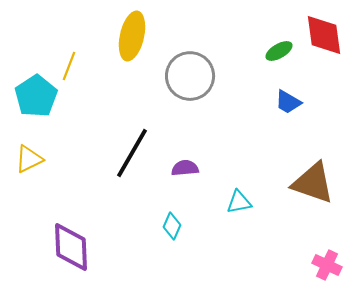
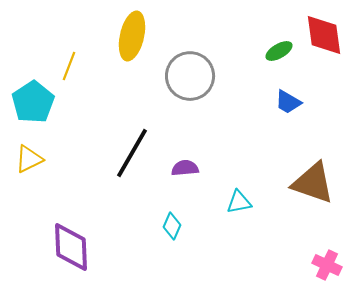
cyan pentagon: moved 3 px left, 6 px down
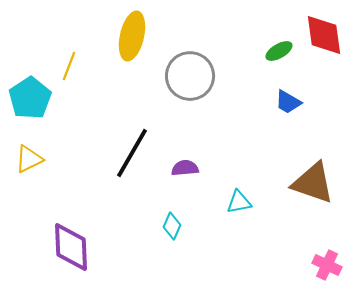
cyan pentagon: moved 3 px left, 4 px up
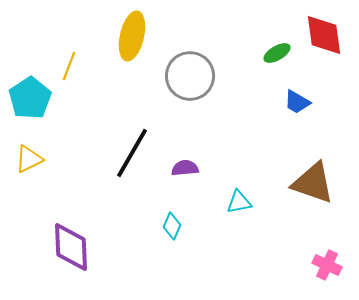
green ellipse: moved 2 px left, 2 px down
blue trapezoid: moved 9 px right
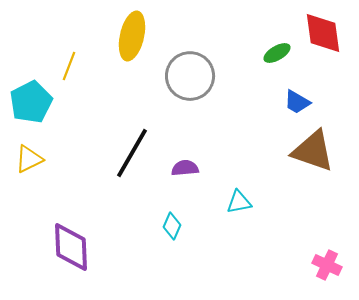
red diamond: moved 1 px left, 2 px up
cyan pentagon: moved 1 px right, 4 px down; rotated 6 degrees clockwise
brown triangle: moved 32 px up
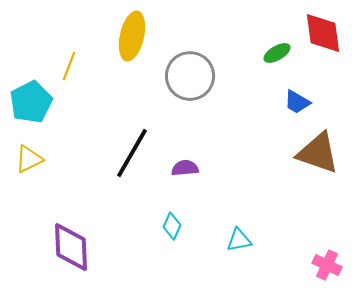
brown triangle: moved 5 px right, 2 px down
cyan triangle: moved 38 px down
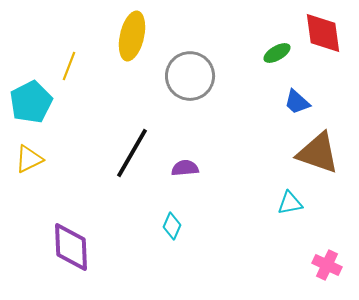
blue trapezoid: rotated 12 degrees clockwise
cyan triangle: moved 51 px right, 37 px up
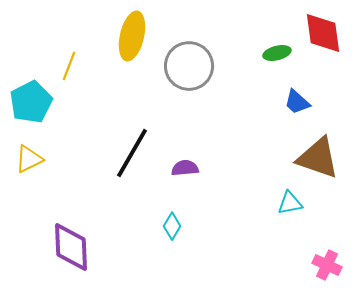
green ellipse: rotated 16 degrees clockwise
gray circle: moved 1 px left, 10 px up
brown triangle: moved 5 px down
cyan diamond: rotated 8 degrees clockwise
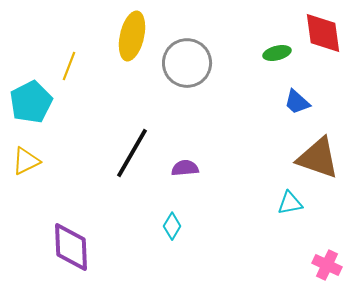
gray circle: moved 2 px left, 3 px up
yellow triangle: moved 3 px left, 2 px down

## What needs to be done
Copy out every line of the material above word for word, but leave out the picture lines.

## Solution to this task
cyan pentagon: moved 3 px left, 6 px down
cyan pentagon: moved 3 px left, 4 px up
green ellipse: moved 2 px left, 2 px down
blue trapezoid: moved 9 px right
red diamond: moved 1 px left, 2 px up
cyan pentagon: moved 1 px right, 4 px down; rotated 6 degrees clockwise
brown triangle: moved 32 px up
brown triangle: moved 5 px right, 2 px down
cyan triangle: moved 38 px down
blue trapezoid: rotated 12 degrees clockwise
cyan triangle: moved 51 px right, 37 px up
green ellipse: rotated 16 degrees clockwise
gray circle: moved 1 px left, 10 px up
brown triangle: moved 5 px down
cyan diamond: rotated 8 degrees clockwise
gray circle: moved 2 px left, 3 px up
yellow triangle: moved 3 px left, 2 px down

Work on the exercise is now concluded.